Exercise instructions. The reply should be the records repeated exactly, without any images.

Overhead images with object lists

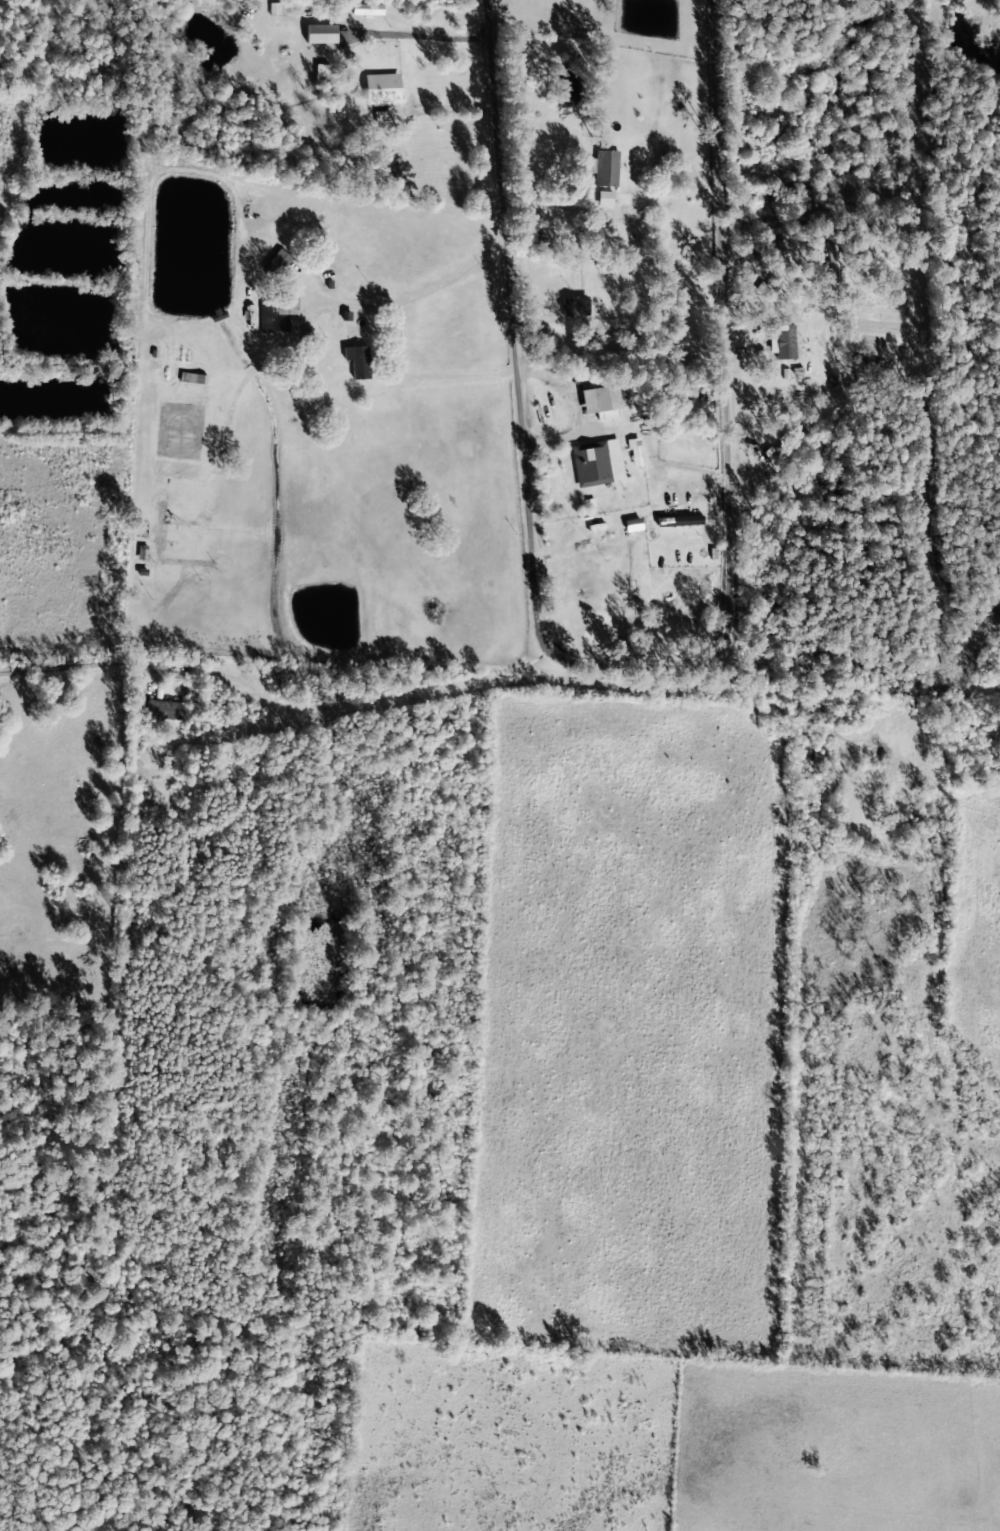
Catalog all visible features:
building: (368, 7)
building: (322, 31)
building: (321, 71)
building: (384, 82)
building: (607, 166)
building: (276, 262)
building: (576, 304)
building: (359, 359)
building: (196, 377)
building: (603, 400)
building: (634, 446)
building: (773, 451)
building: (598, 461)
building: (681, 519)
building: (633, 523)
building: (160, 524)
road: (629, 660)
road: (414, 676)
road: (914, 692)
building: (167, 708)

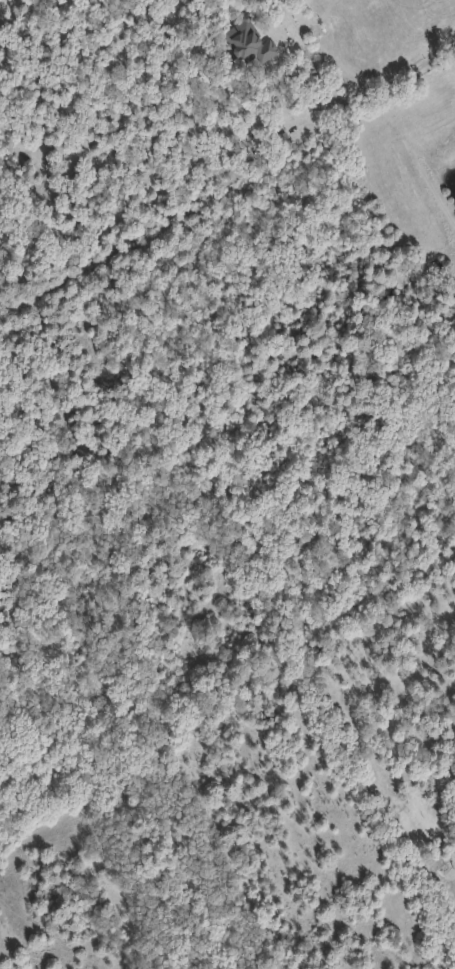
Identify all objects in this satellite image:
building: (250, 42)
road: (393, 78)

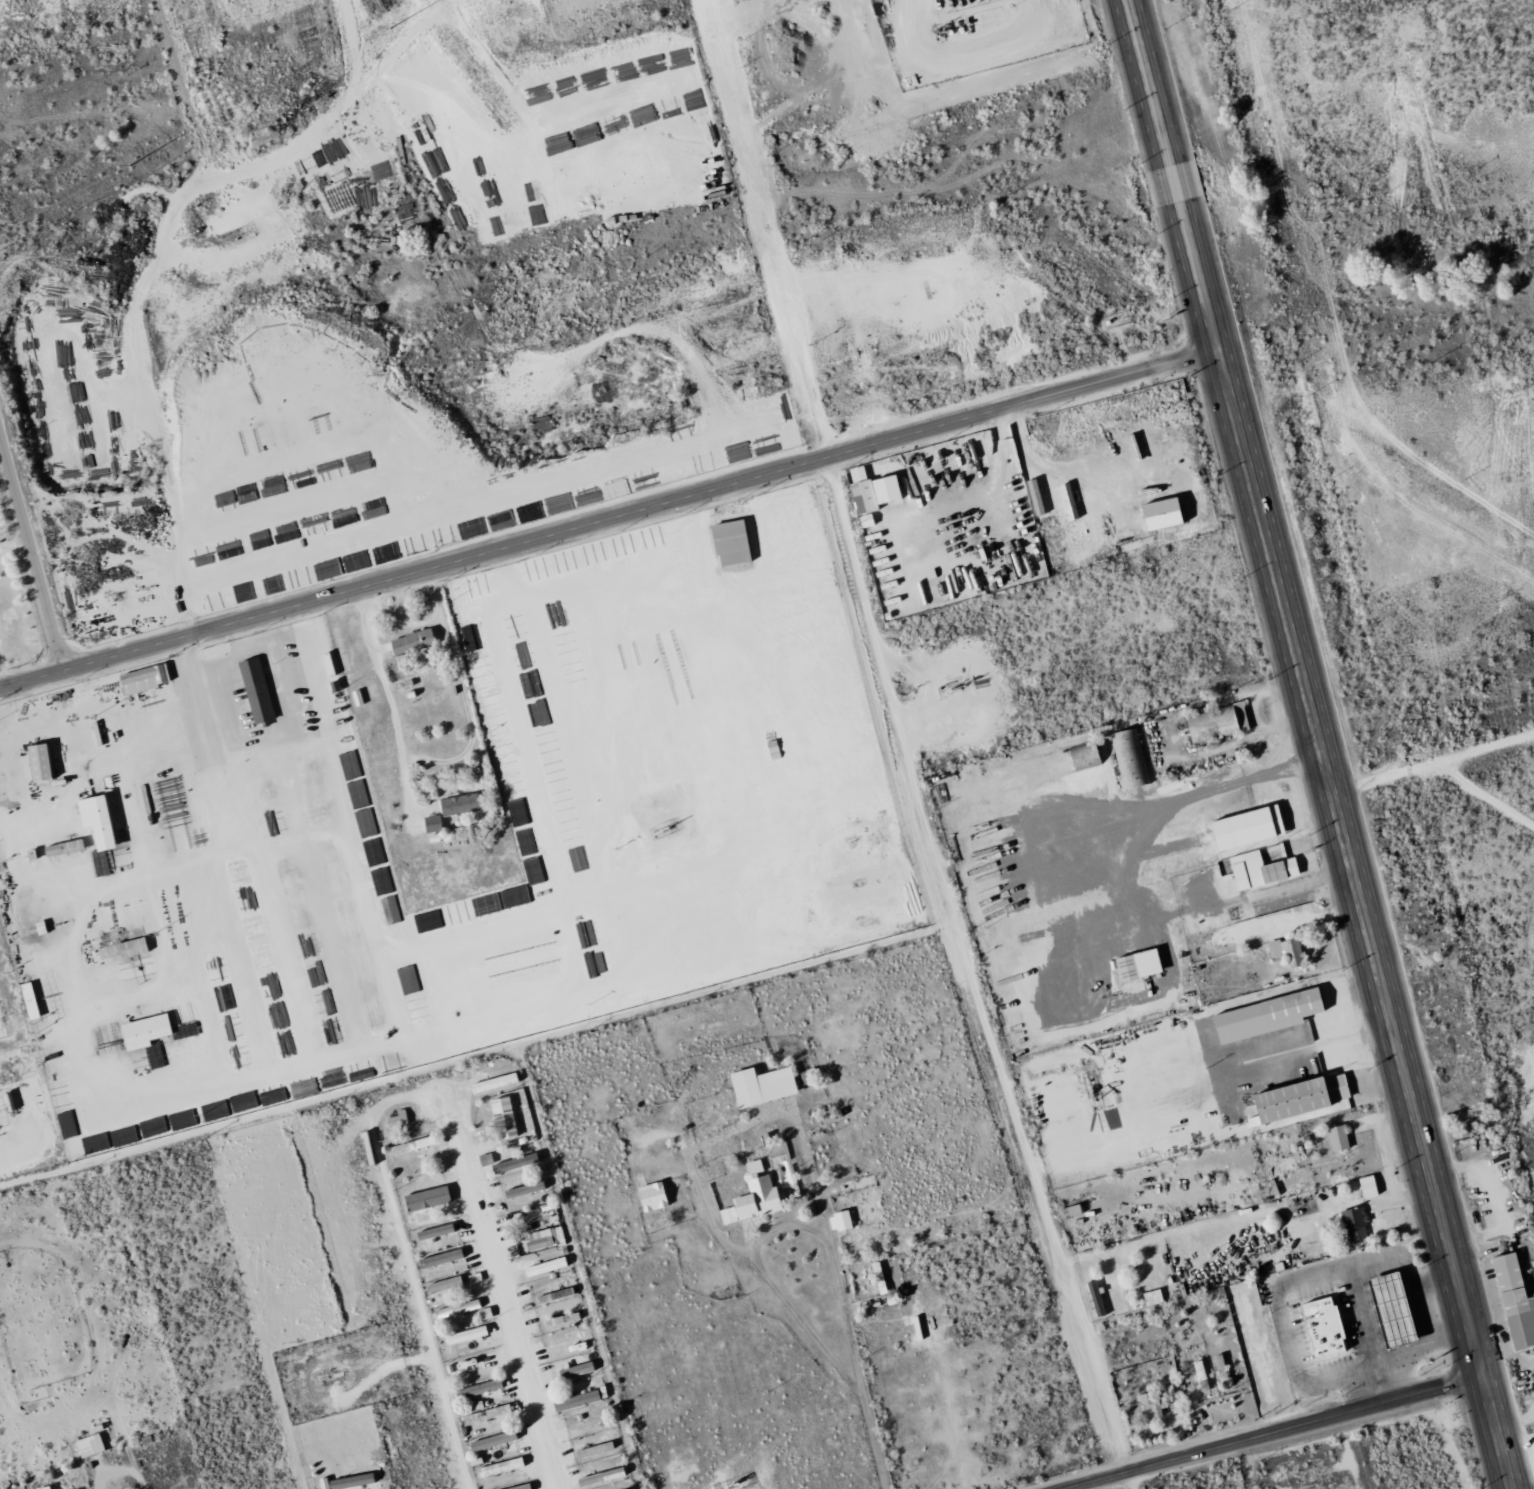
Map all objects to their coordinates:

Output for this exercise.
Catalog all visible features:
building: (368, 7)
building: (322, 31)
building: (321, 71)
building: (384, 82)
building: (607, 166)
building: (276, 262)
building: (576, 304)
building: (359, 359)
building: (196, 377)
building: (603, 400)
building: (634, 446)
building: (773, 451)
building: (598, 461)
building: (681, 519)
building: (633, 523)
building: (160, 524)
road: (629, 660)
road: (414, 676)
road: (914, 692)
building: (167, 708)

Identify all objects in this satellite image:
building: (250, 42)
road: (393, 78)

Map all objects to their coordinates:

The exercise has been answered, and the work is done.